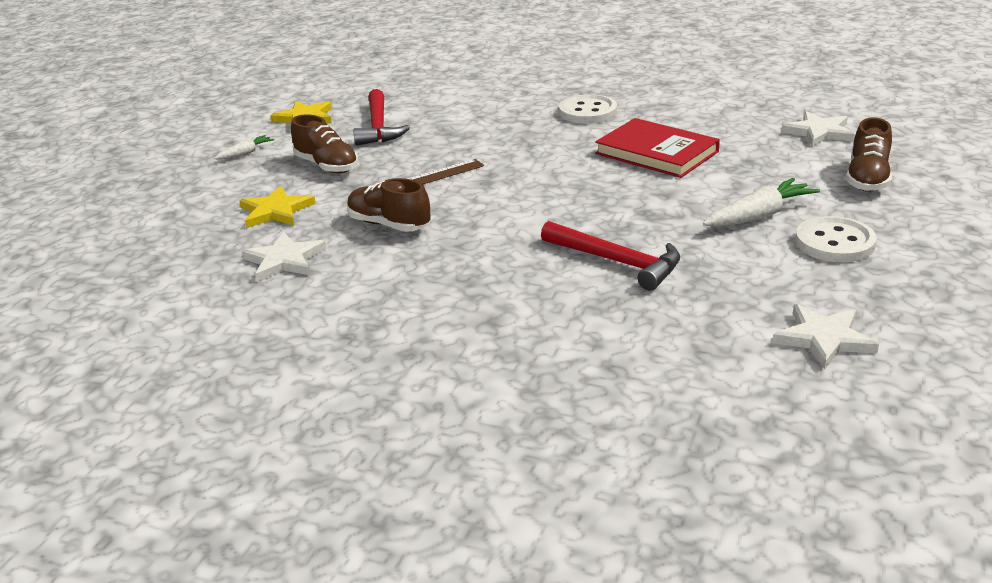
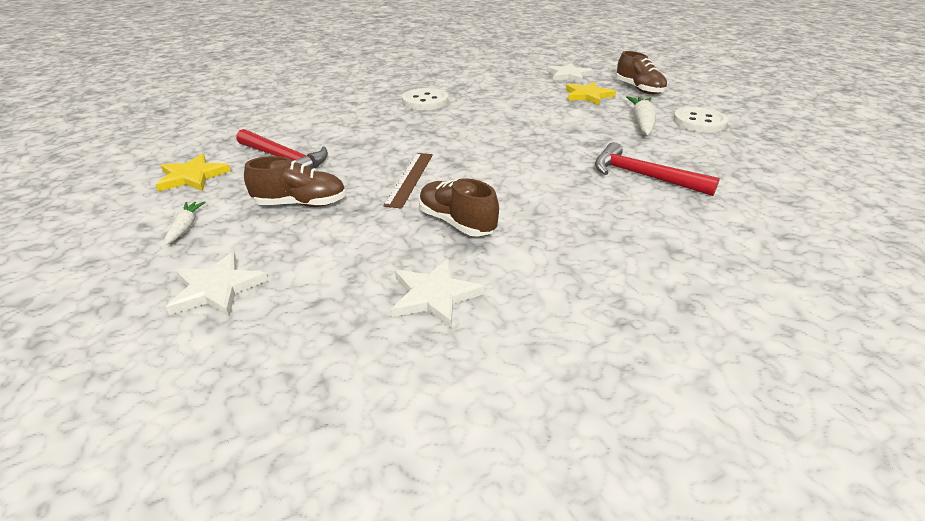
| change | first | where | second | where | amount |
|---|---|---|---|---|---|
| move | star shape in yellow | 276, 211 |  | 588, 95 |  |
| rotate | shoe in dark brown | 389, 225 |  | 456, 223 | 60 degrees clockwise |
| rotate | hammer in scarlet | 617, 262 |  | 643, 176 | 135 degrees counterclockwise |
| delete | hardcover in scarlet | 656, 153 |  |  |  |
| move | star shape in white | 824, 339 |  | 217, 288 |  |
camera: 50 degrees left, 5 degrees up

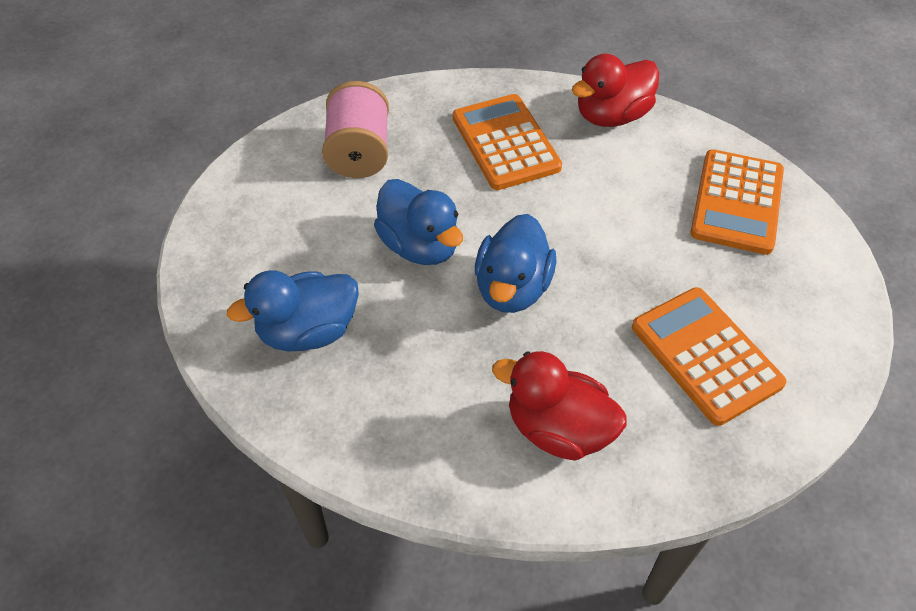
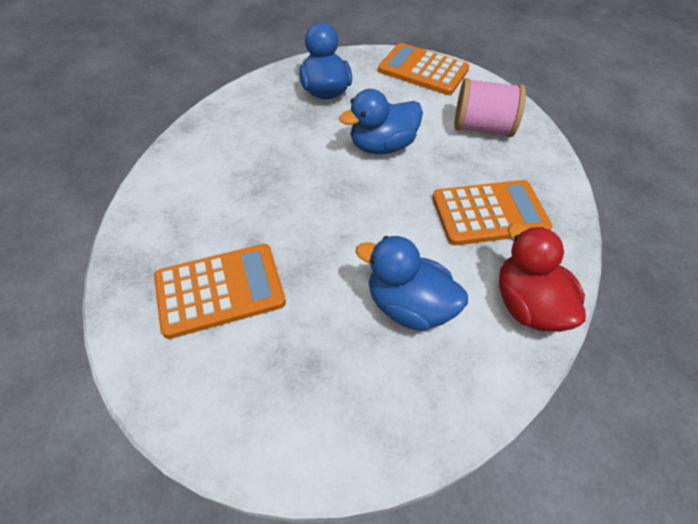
| change | first | where | second | where | amount |
|---|---|---|---|---|---|
| move | toy duck in cobalt | 512, 288 |  | 408, 306 |  |
| delete | toy duck in scarlet | 558, 429 |  |  |  |
| move | adding machine in orange-coloured | 737, 202 |  | 423, 70 |  |
camera: 100 degrees right, 0 degrees up

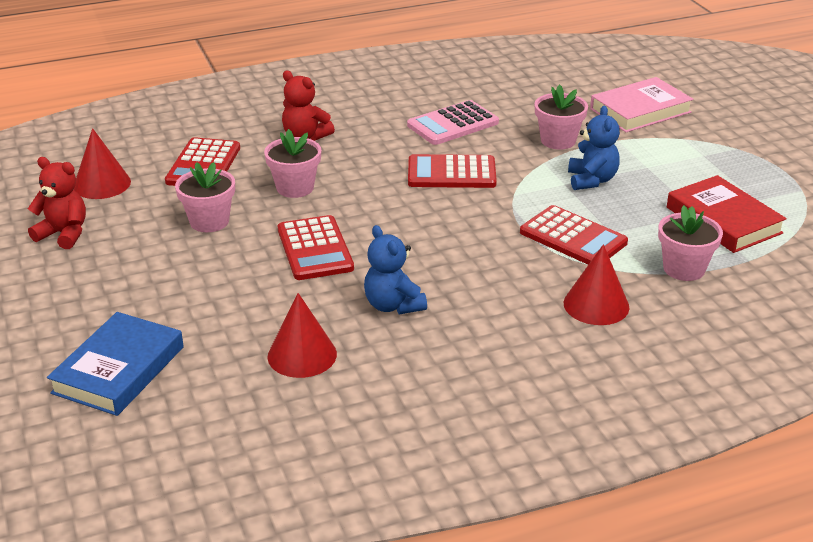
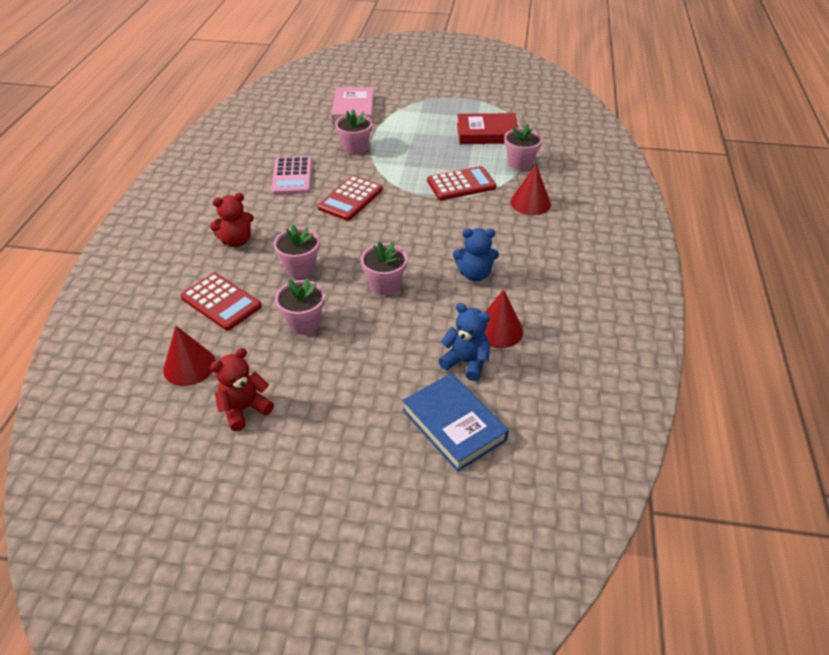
| change | first | where | second | where | amount |
|---|---|---|---|---|---|
| replace | adding machine in scarlet | 315, 249 | potted plant in rose-pink | 385, 285 |  |
| move | teddy in cobalt | 591, 180 |  | 466, 362 |  |
camera: 60 degrees left, 10 degrees up

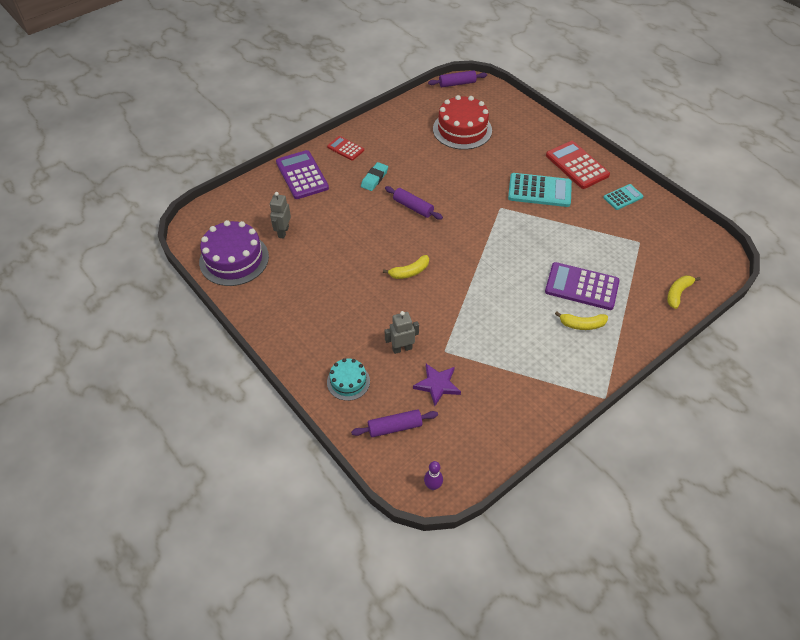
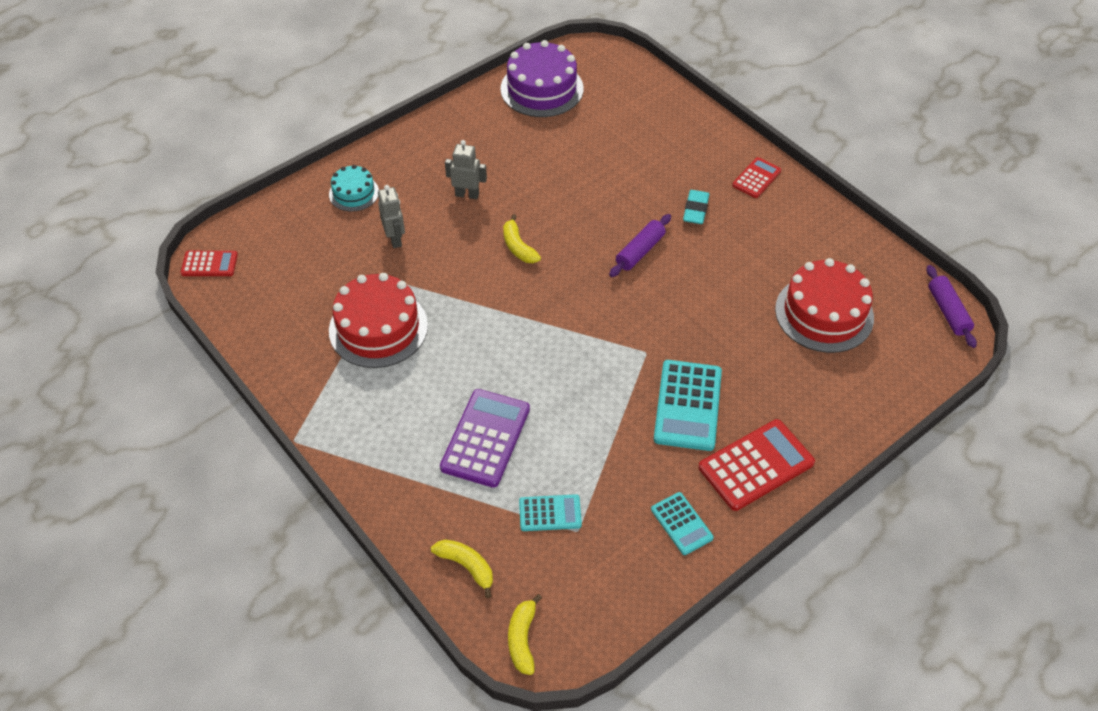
| change | first | where | second | where | amount |
|---|---|---|---|---|---|
| move | robot figure in ash-grey | 283, 232 |  | 467, 194 |  |
| delete | adding machine in royal purple | 302, 175 |  |  |  |
| delete | pastry roller in royal purple | 395, 427 |  |  |  |
| rotate | gum eraser in aqua | 374, 178 |  | 696, 210 | 75 degrees clockwise |
| delete | star shape in royal purple | 437, 385 |  |  |  |
| replace | skittle in royal purple | 433, 486 | adding machine in scarlet | 209, 264 |  |
| move | toy banana in yellow | 582, 324 |  | 522, 639 |  |
| insert |  |  | gateau in scarlet | 378, 328 |  |
| insert |  |  | adding machine in aqua | 550, 513 |  |
camera: 90 degrees right, 0 degrees up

# [Problem to solve]
Copy exactly the part of the material above that opens with the line containing "replace | adding" and closes with the line containing "gateau in scarlet", ends included. Drop the images.

# [Answer area]
| replace | adding machine in scarlet | 315, 249 | potted plant in rose-pink | 385, 285 |  |
| move | teddy in cobalt | 591, 180 |  | 466, 362 |  |
camera: 60 degrees left, 10 degrees up

| change | first | where | second | where | amount |
|---|---|---|---|---|---|
| move | robot figure in ash-grey | 283, 232 |  | 467, 194 |  |
| delete | adding machine in royal purple | 302, 175 |  |  |  |
| delete | pastry roller in royal purple | 395, 427 |  |  |  |
| rotate | gum eraser in aqua | 374, 178 |  | 696, 210 | 75 degrees clockwise |
| delete | star shape in royal purple | 437, 385 |  |  |  |
| replace | skittle in royal purple | 433, 486 | adding machine in scarlet | 209, 264 |  |
| move | toy banana in yellow | 582, 324 |  | 522, 639 |  |
| insert |  |  | gateau in scarlet | 378, 328 |  |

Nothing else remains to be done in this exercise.